- [YOUR INSTRUCTIONS]: Keep each line of the material that includes "shifted", and leave out the rest.

- [EXERCISE INPUT]:
---
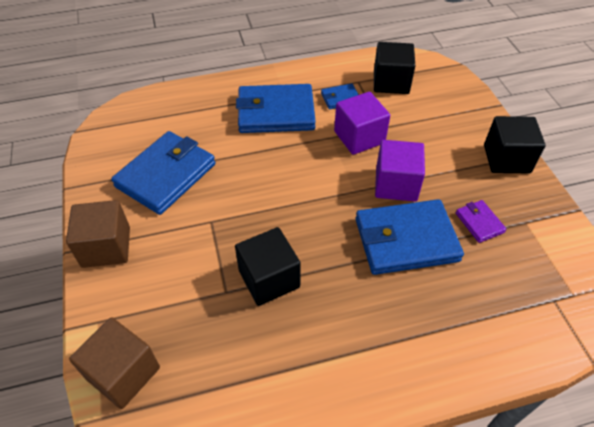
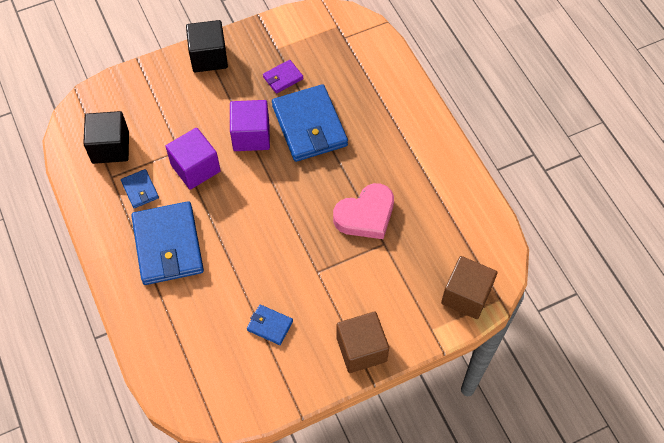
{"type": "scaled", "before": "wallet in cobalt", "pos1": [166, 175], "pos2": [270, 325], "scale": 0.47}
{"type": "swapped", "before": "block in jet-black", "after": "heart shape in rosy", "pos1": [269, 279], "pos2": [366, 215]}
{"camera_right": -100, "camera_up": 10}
---
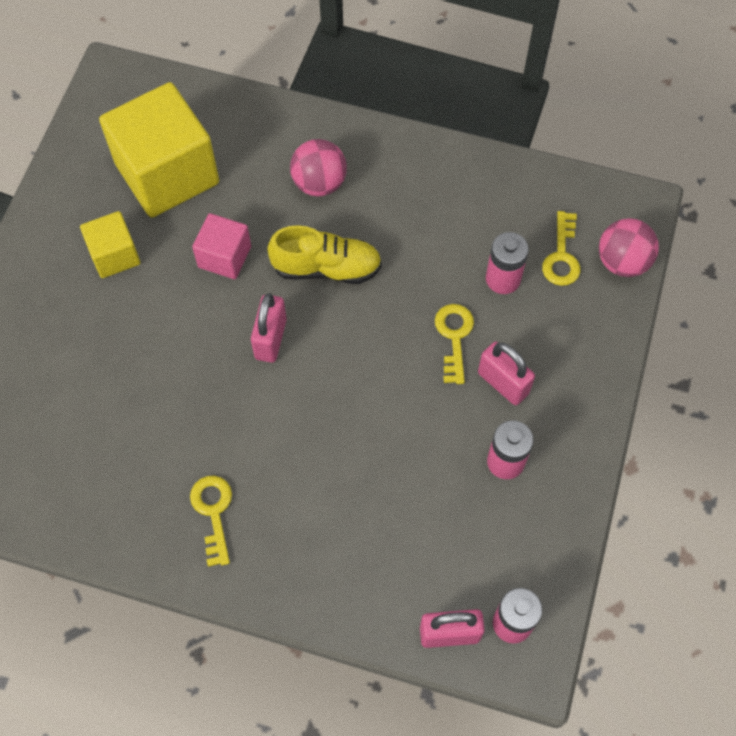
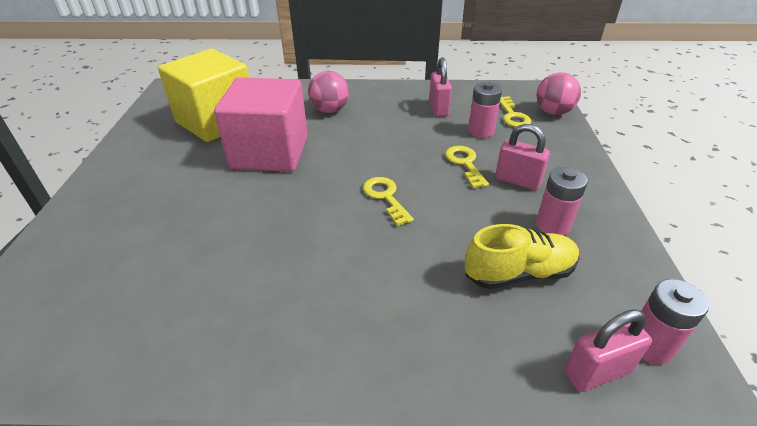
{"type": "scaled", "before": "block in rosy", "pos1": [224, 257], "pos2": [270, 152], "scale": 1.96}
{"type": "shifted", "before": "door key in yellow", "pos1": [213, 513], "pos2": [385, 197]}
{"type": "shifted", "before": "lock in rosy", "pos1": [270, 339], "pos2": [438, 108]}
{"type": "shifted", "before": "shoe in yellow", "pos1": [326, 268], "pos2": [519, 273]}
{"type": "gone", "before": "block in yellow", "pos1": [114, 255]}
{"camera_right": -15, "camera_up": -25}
---
- [RESPONSE]:
{"type": "shifted", "before": "door key in yellow", "pos1": [213, 513], "pos2": [385, 197]}
{"type": "shifted", "before": "lock in rosy", "pos1": [270, 339], "pos2": [438, 108]}
{"type": "shifted", "before": "shoe in yellow", "pos1": [326, 268], "pos2": [519, 273]}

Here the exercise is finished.